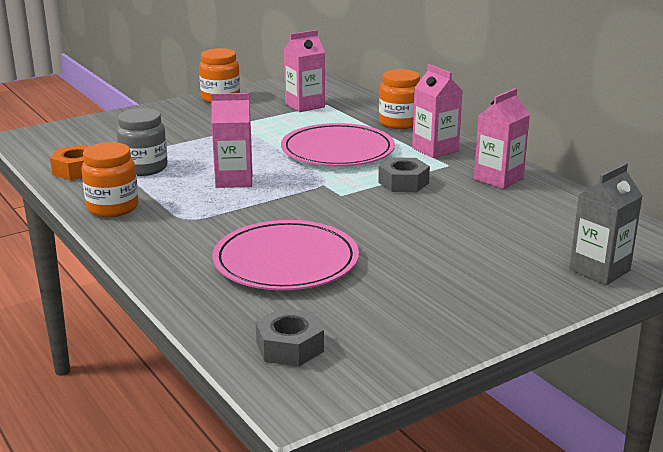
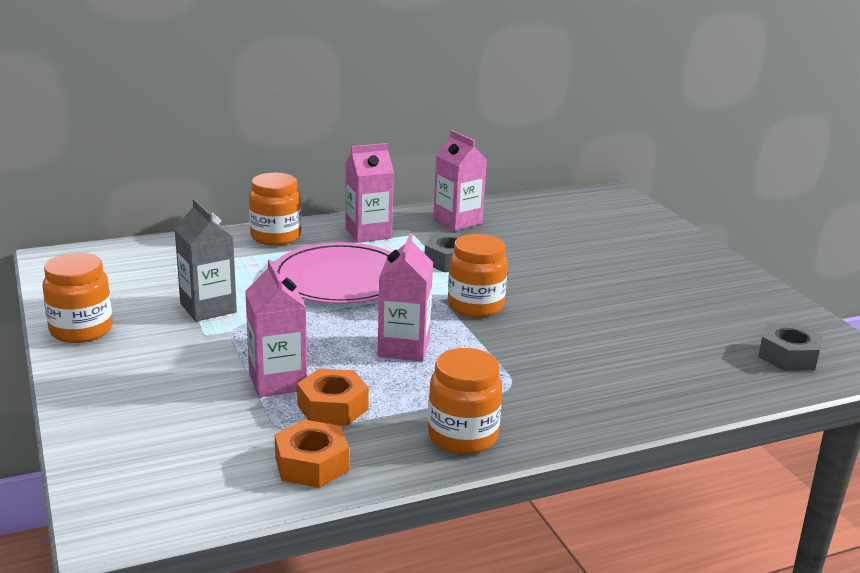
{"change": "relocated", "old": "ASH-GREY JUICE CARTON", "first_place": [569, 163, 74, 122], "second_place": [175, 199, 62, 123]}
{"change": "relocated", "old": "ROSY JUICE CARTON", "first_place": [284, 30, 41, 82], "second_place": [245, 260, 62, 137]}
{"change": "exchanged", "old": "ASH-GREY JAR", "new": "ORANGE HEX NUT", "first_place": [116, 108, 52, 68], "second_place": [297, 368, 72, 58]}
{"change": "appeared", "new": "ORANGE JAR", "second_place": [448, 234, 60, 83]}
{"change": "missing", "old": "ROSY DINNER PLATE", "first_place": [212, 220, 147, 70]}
★ ★ ★ ★ ★
> [To do]:
None of the pictures should be copied, but every record above must be returned exactly.

> [Exercise response]:
{"change": "relocated", "old": "ASH-GREY JUICE CARTON", "first_place": [569, 163, 74, 122], "second_place": [175, 199, 62, 123]}
{"change": "relocated", "old": "ROSY JUICE CARTON", "first_place": [284, 30, 41, 82], "second_place": [245, 260, 62, 137]}
{"change": "exchanged", "old": "ASH-GREY JAR", "new": "ORANGE HEX NUT", "first_place": [116, 108, 52, 68], "second_place": [297, 368, 72, 58]}
{"change": "appeared", "new": "ORANGE JAR", "second_place": [448, 234, 60, 83]}
{"change": "missing", "old": "ROSY DINNER PLATE", "first_place": [212, 220, 147, 70]}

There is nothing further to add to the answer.